In the records below, find the line that contains "op=gone; was=traffic cone", then transcribe it and every later line exactly, stopping at the final line.

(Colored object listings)
========================

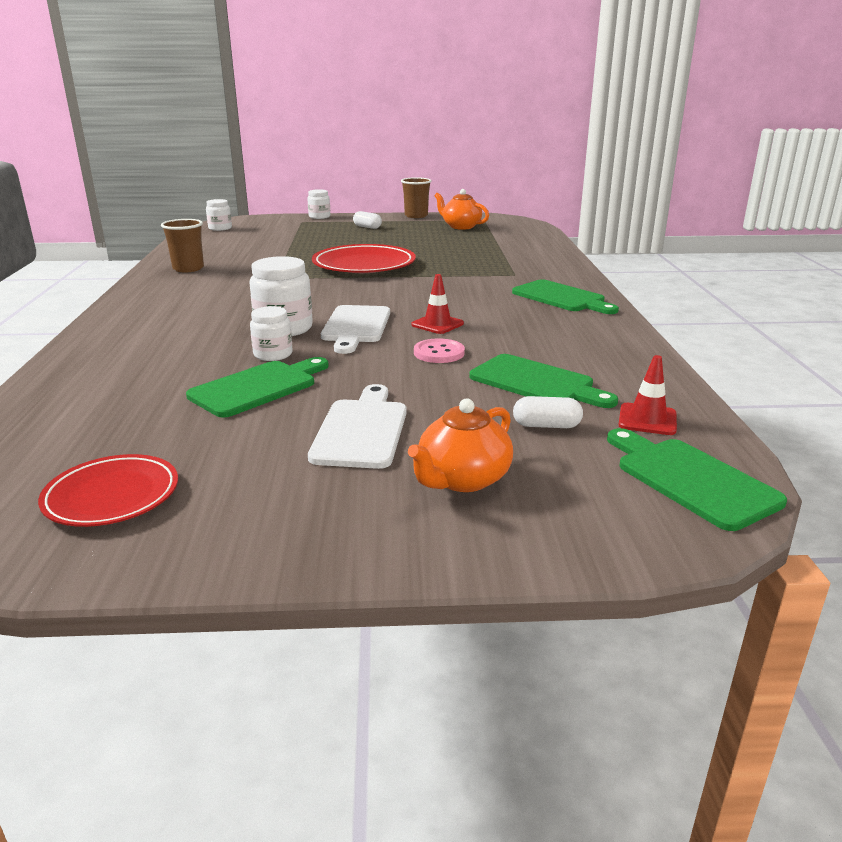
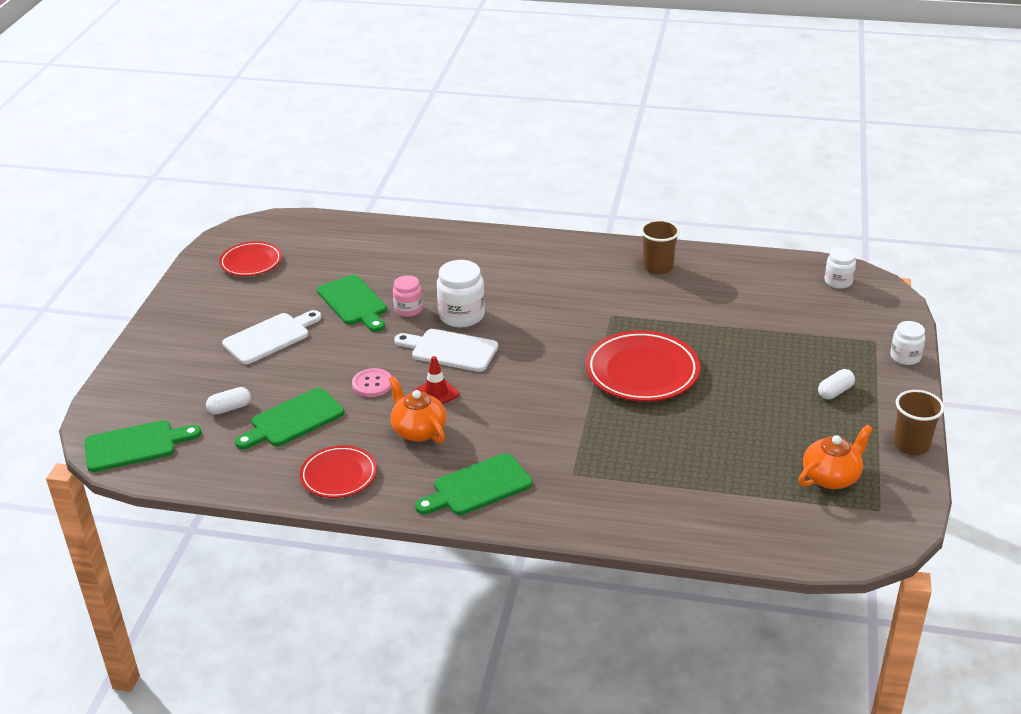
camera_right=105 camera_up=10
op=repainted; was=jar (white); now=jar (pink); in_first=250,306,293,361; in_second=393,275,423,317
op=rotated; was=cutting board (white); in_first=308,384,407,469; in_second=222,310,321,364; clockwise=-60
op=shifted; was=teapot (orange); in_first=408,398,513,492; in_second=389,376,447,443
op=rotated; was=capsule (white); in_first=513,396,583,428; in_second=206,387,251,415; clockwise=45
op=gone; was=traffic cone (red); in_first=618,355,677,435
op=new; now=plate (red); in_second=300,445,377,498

========================

ANSWER TO THIS PROBLEM >>
op=gone; was=traffic cone (red); in_first=618,355,677,435
op=new; now=plate (red); in_second=300,445,377,498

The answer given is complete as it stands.